Dataset content
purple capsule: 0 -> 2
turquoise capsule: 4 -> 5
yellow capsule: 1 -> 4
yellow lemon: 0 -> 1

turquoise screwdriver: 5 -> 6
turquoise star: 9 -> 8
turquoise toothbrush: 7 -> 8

==

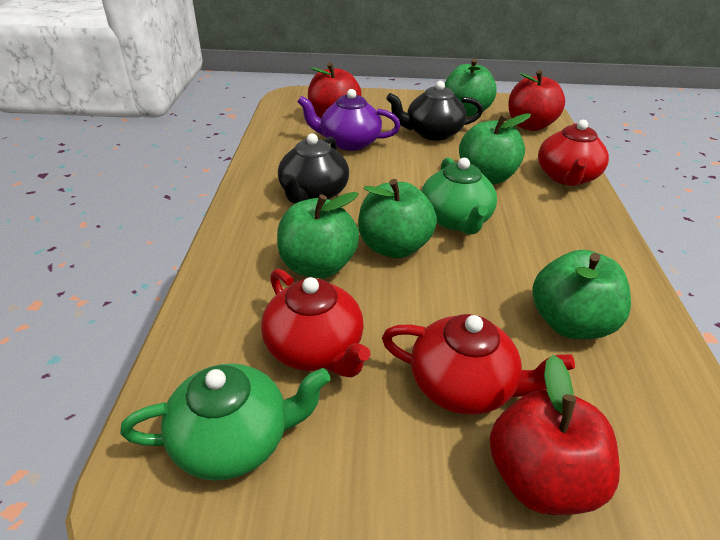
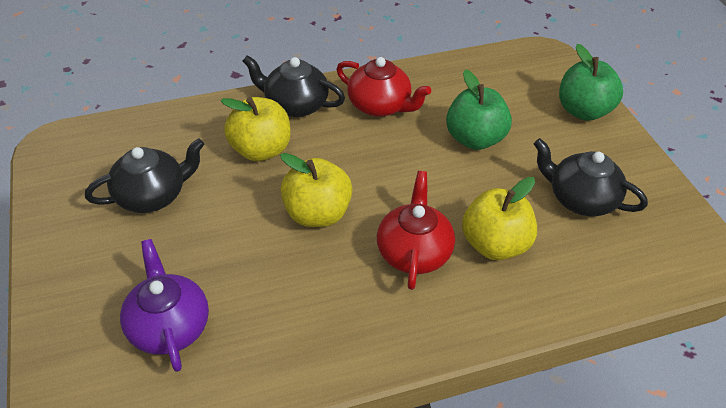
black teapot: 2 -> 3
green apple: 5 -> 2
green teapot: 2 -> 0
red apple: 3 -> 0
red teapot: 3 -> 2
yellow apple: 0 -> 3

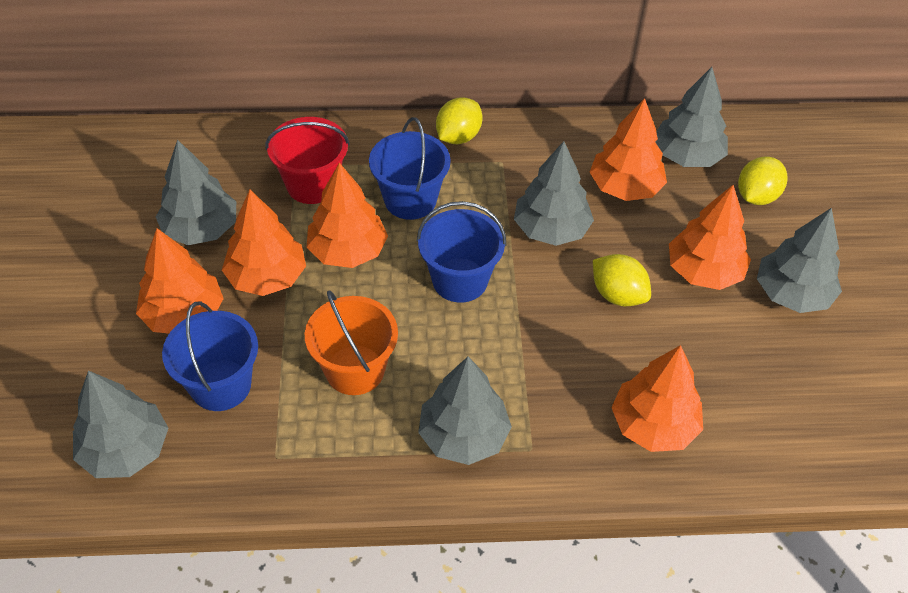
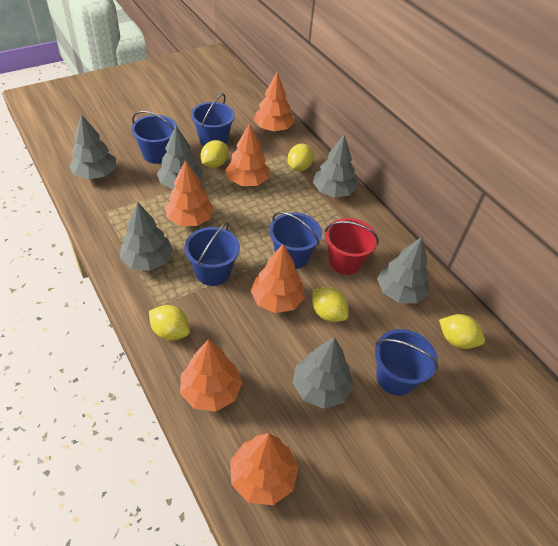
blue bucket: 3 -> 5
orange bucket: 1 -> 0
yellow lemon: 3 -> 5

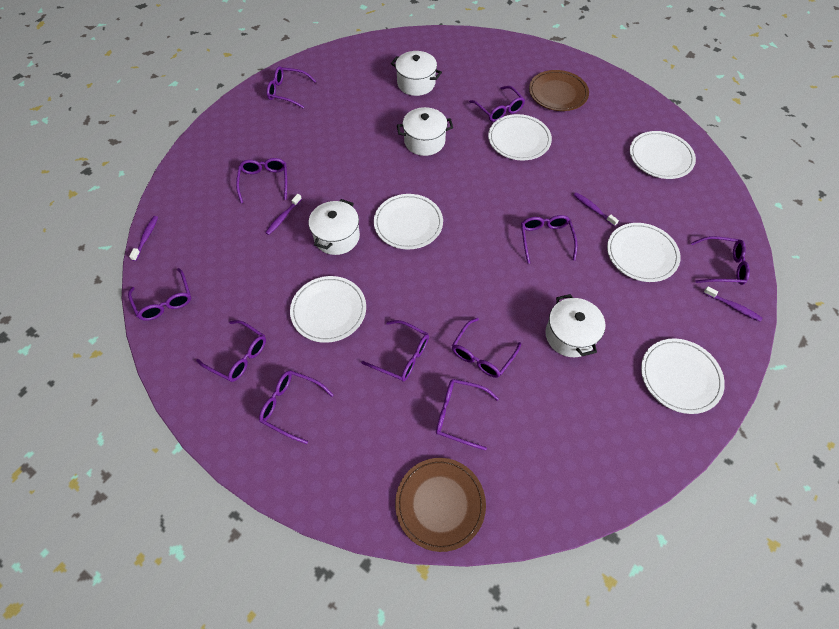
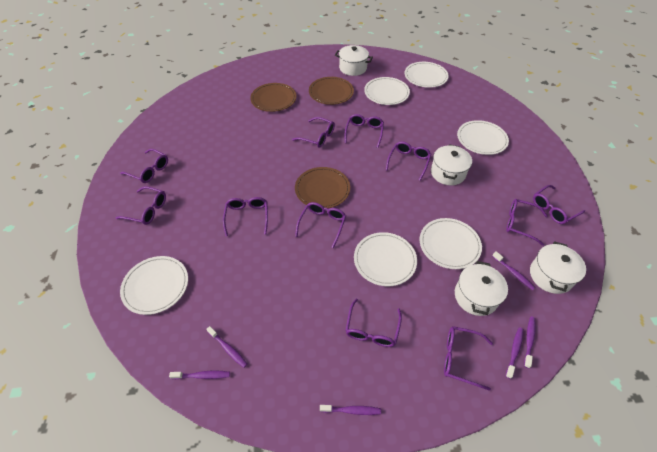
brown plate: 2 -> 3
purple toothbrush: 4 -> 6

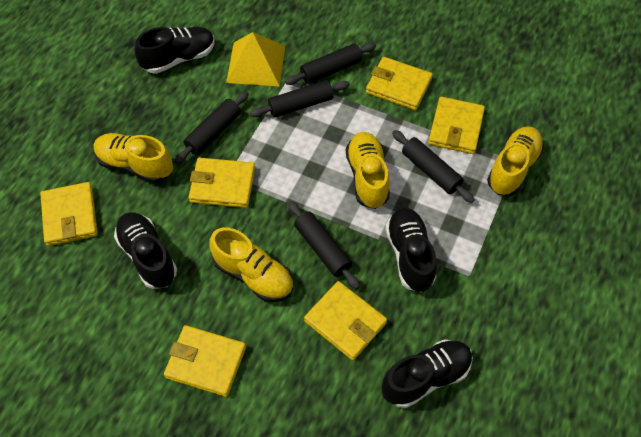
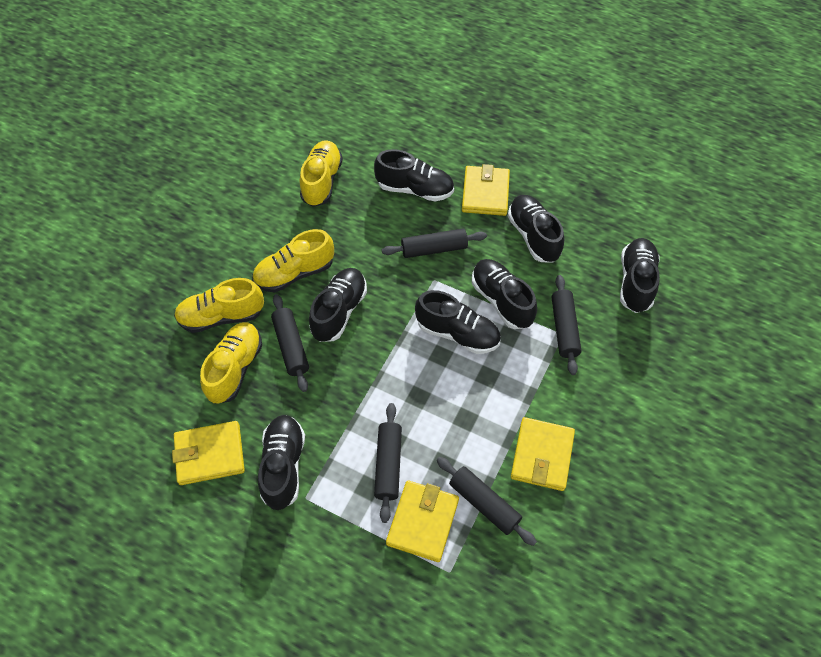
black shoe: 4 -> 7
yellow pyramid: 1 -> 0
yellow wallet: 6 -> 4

...

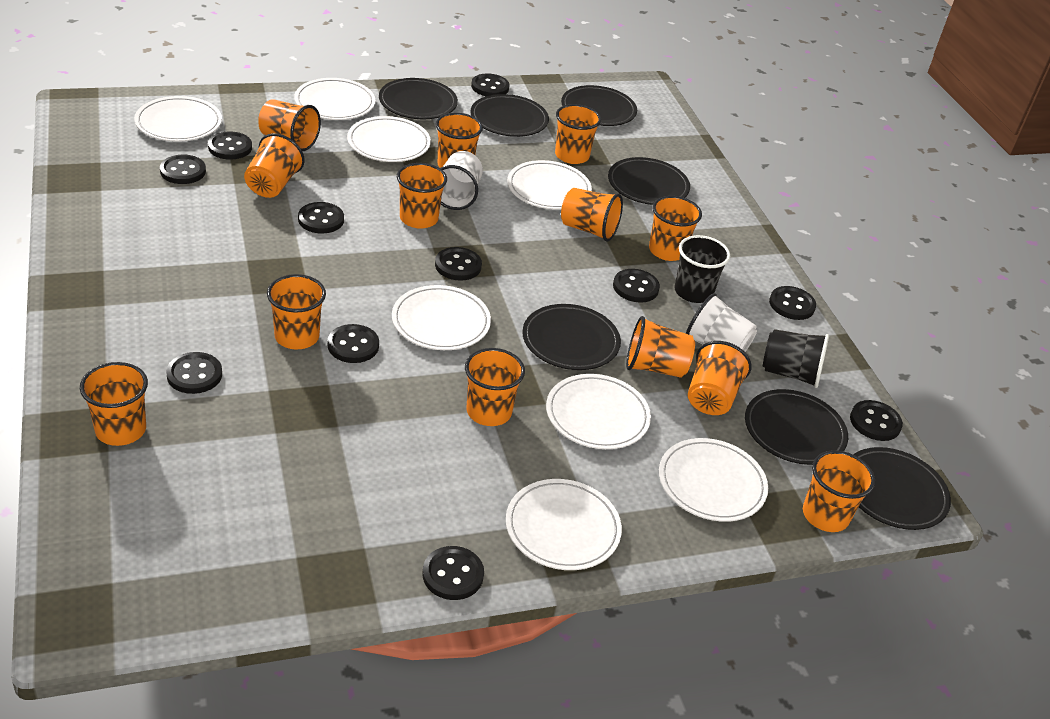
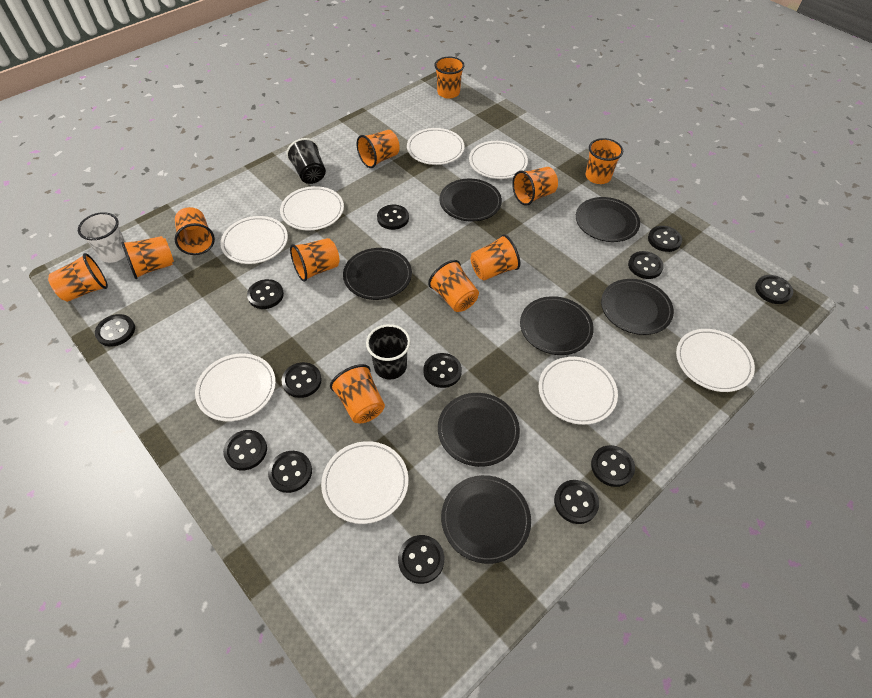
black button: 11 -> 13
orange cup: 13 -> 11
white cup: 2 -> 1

Exercise description
All pictures are to be skipped. Output, word for word, the lines in the data above starting at the line containing "purple toothbrush: 4 -> 6" and ending at the line containing "yellow wallet: 6 -> 4".

Exercise result
purple toothbrush: 4 -> 6

black shoe: 4 -> 7
yellow pyramid: 1 -> 0
yellow wallet: 6 -> 4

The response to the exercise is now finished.